TASK: A verbatim restatement of the data, free of pictures, is what you should output.

Stored data:

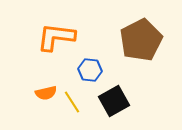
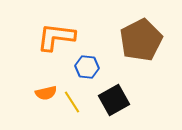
blue hexagon: moved 3 px left, 3 px up
black square: moved 1 px up
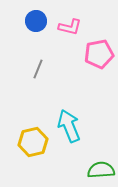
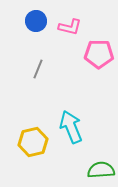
pink pentagon: rotated 12 degrees clockwise
cyan arrow: moved 2 px right, 1 px down
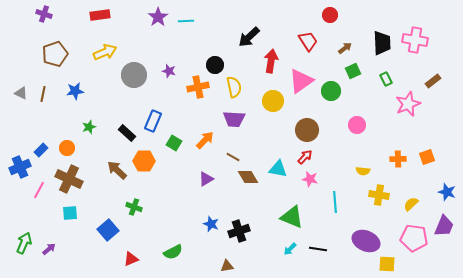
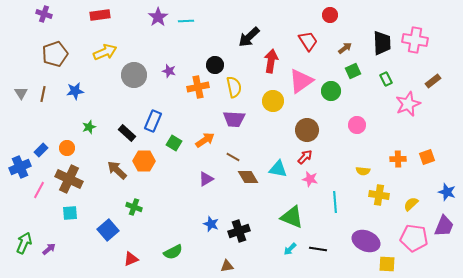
gray triangle at (21, 93): rotated 32 degrees clockwise
orange arrow at (205, 140): rotated 12 degrees clockwise
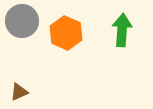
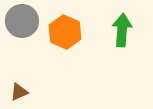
orange hexagon: moved 1 px left, 1 px up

EXERCISE ANSWER:
blue hexagon: moved 3 px left, 3 px up
black square: moved 1 px up
pink pentagon: rotated 12 degrees clockwise
cyan arrow: moved 2 px right, 1 px down
gray triangle at (21, 93): rotated 32 degrees clockwise
orange arrow at (205, 140): rotated 12 degrees clockwise
orange hexagon: moved 1 px left, 1 px up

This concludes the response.